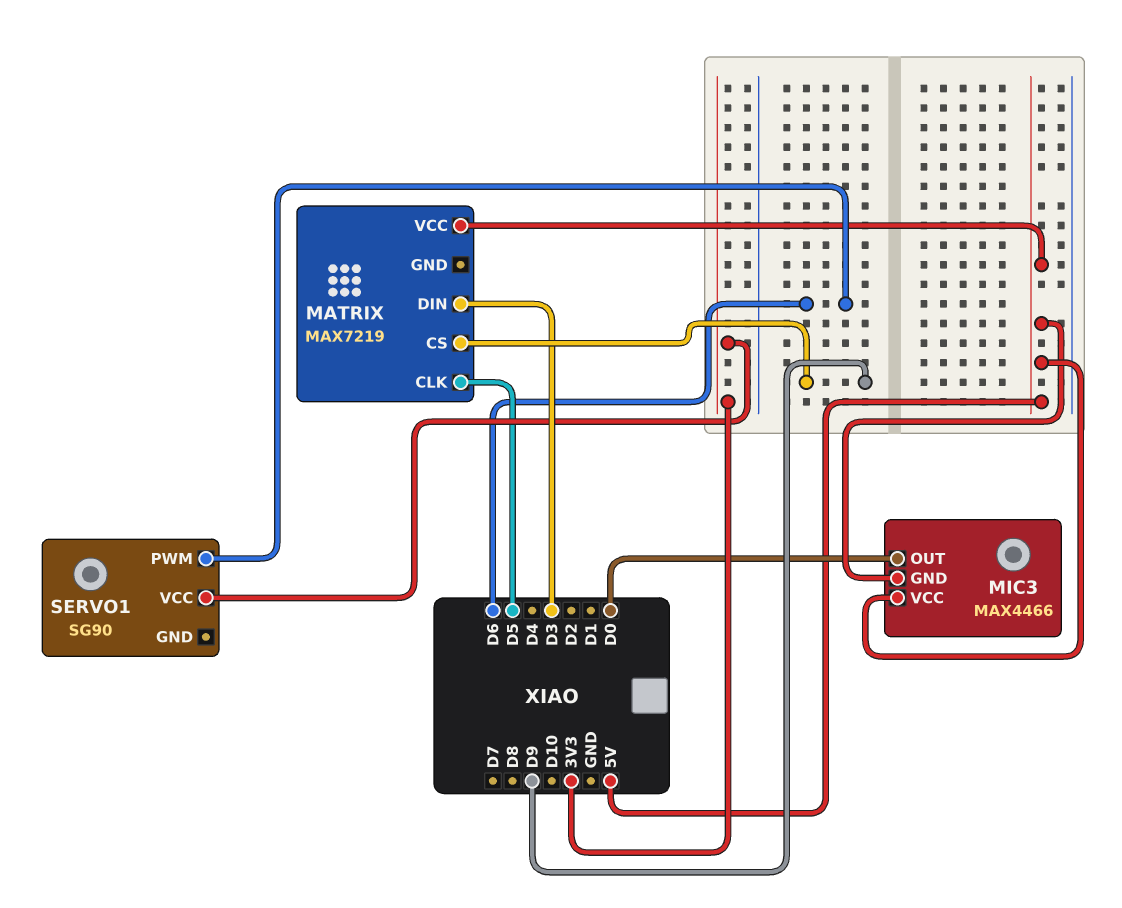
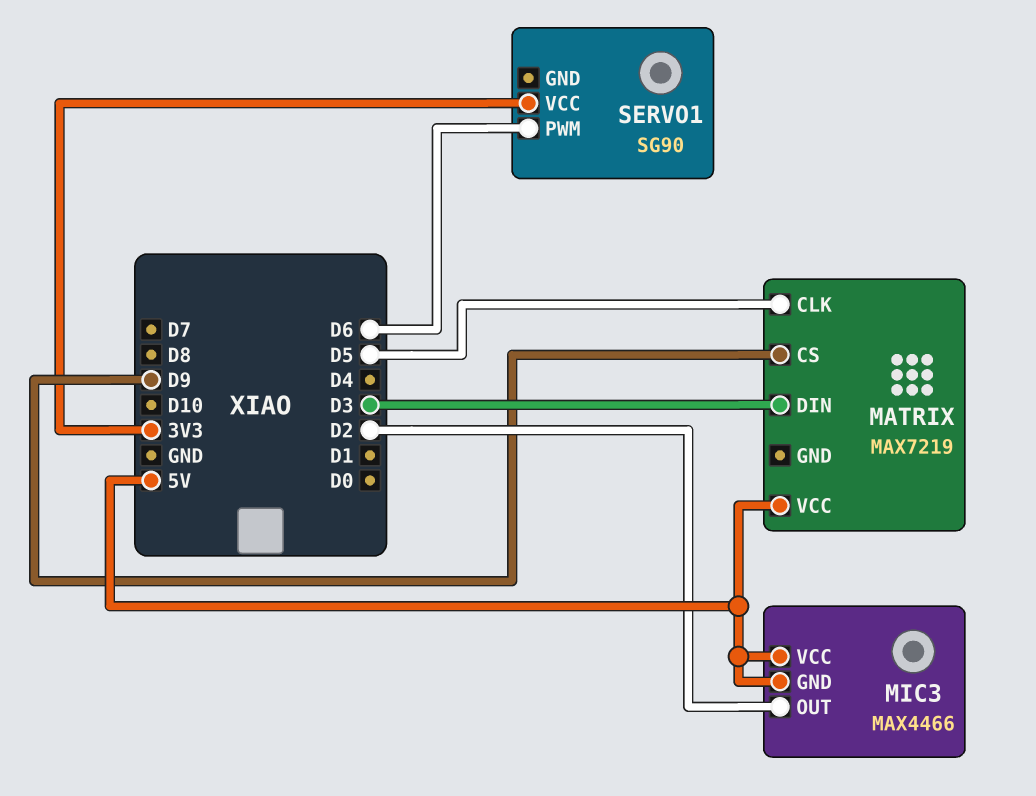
MIC3 pin OUT: D0 -> D2

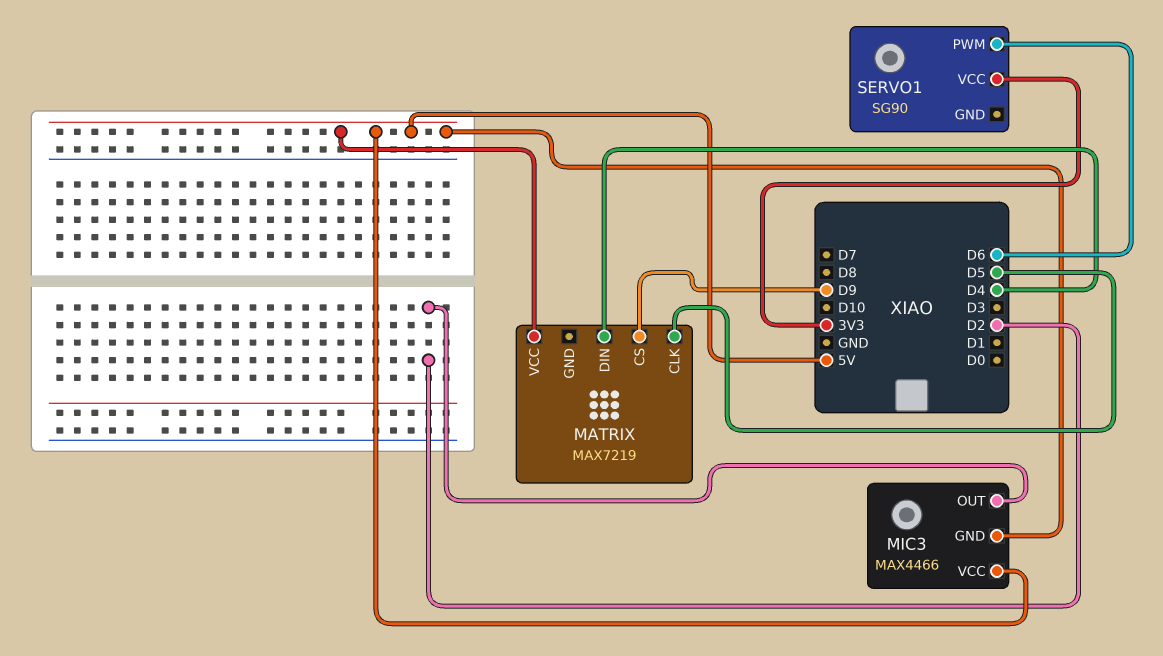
MATRIX pin DIN: D3 -> D4

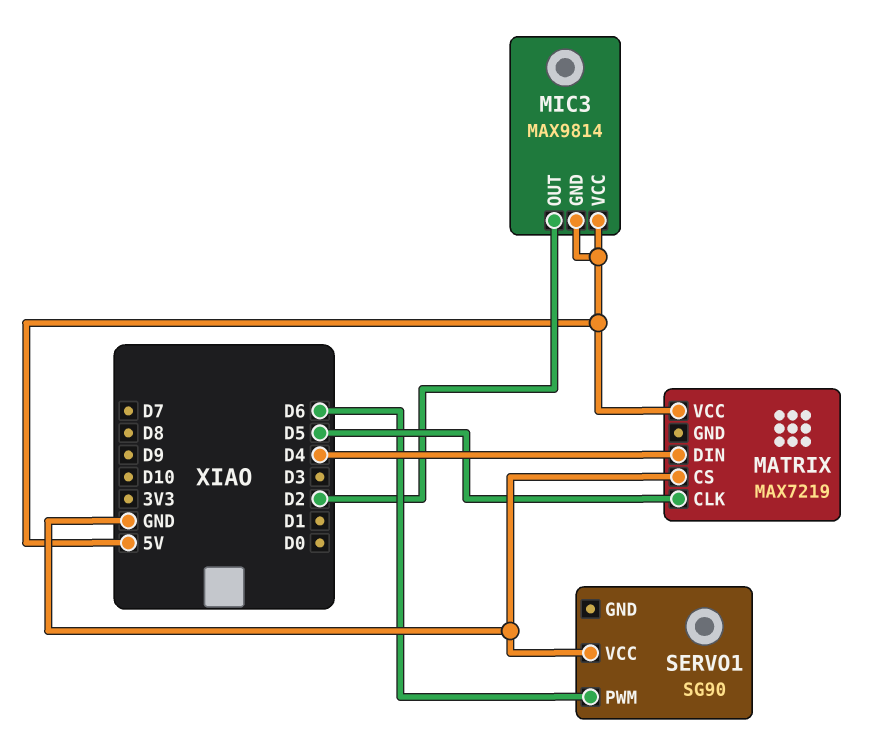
MATRIX pin CS: D9 -> GND
MIC3: MAX4466 -> MAX9814
SERVO1 pin VCC: 3V3 -> GND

(Exercise aim): Copy out the material above in full and exactly; its pictures are not to appear.

(Written solution):
MIC3 pin OUT: D0 -> D2

MATRIX pin DIN: D3 -> D4

MATRIX pin CS: D9 -> GND
MIC3: MAX4466 -> MAX9814
SERVO1 pin VCC: 3V3 -> GND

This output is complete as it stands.